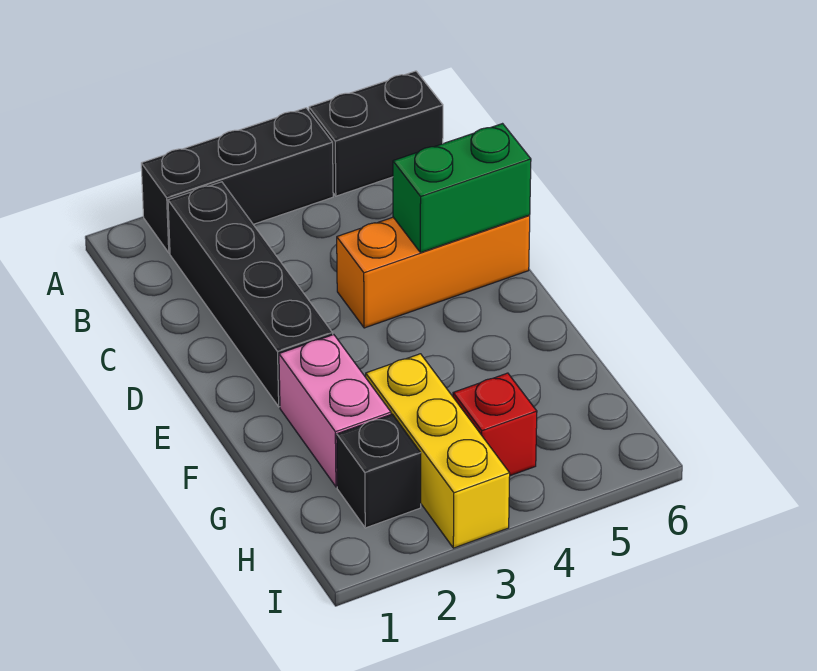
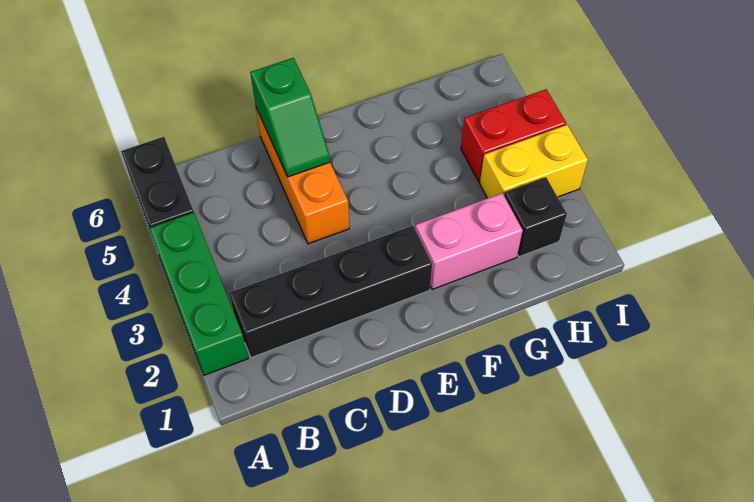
black brick A2:A4 level 1 -> green brick A2:A4 level 1
green brick D5:D6 level 2 -> green slope D5:D6 level 2 top 6
yellow brick G3:I3 level 1 -> yellow brick H3:I3 level 1
red brick H4 level 1 -> red brick H4:I4 level 1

============================================================

■ **Description of the task**
Every line of the listing above that includes "green" should be copied out.

■ **Completed task**
black brick A2:A4 level 1 -> green brick A2:A4 level 1
green brick D5:D6 level 2 -> green slope D5:D6 level 2 top 6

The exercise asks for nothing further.